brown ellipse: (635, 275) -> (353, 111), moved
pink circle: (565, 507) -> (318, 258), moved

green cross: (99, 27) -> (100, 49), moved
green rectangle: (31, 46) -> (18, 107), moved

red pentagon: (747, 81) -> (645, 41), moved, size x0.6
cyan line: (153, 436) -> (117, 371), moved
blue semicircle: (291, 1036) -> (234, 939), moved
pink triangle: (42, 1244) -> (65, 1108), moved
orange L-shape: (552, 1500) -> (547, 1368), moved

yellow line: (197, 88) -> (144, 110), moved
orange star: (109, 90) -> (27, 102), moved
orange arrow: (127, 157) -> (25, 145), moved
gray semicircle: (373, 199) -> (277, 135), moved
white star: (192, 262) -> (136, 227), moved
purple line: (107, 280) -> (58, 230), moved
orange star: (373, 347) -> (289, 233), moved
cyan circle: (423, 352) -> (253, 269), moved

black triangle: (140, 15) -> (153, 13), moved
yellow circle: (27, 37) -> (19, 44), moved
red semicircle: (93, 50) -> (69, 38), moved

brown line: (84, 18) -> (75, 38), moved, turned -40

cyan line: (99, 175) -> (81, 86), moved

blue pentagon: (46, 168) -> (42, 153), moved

::::::::

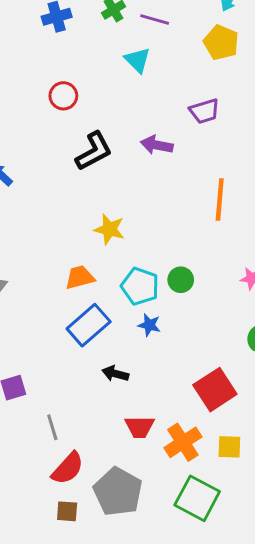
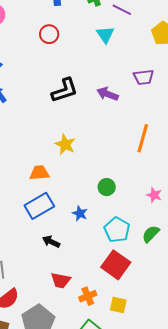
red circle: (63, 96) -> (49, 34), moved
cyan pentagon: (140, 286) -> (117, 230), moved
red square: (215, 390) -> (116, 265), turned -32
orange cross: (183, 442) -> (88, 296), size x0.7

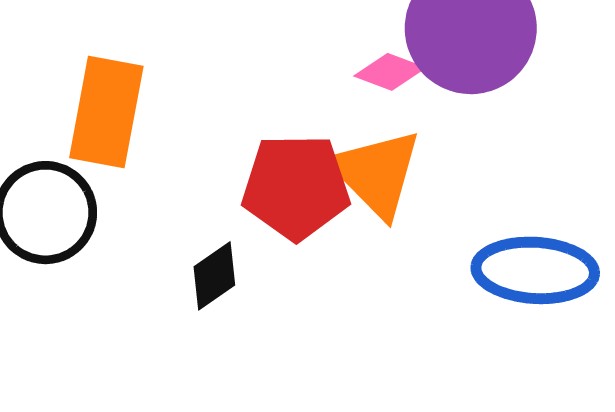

::::::::

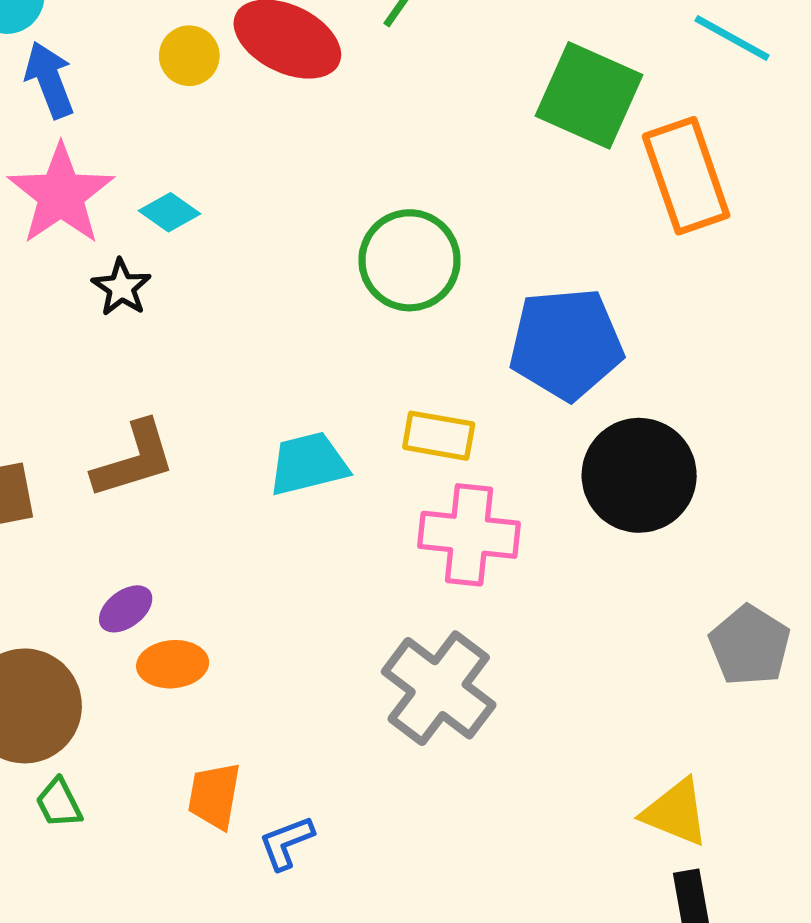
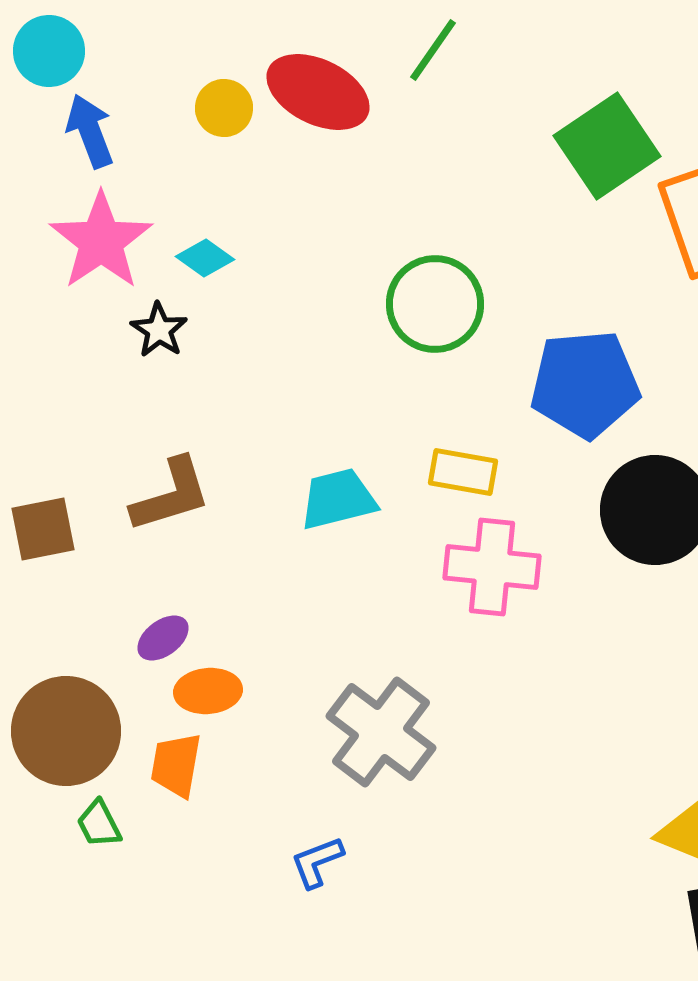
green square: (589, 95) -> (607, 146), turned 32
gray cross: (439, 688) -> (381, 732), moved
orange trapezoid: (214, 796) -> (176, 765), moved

::::::::

» Assigned task: Send back an exact copy of only the lines from the line with "red pentagon: (747, 81)" up to and including the line with "yellow line: (197, 88) -> (144, 110), moved" in the data above.

» Finished exercise:
red pentagon: (747, 81) -> (645, 41), moved, size x0.6
cyan line: (153, 436) -> (117, 371), moved
blue semicircle: (291, 1036) -> (234, 939), moved
pink triangle: (42, 1244) -> (65, 1108), moved
orange L-shape: (552, 1500) -> (547, 1368), moved

yellow line: (197, 88) -> (144, 110), moved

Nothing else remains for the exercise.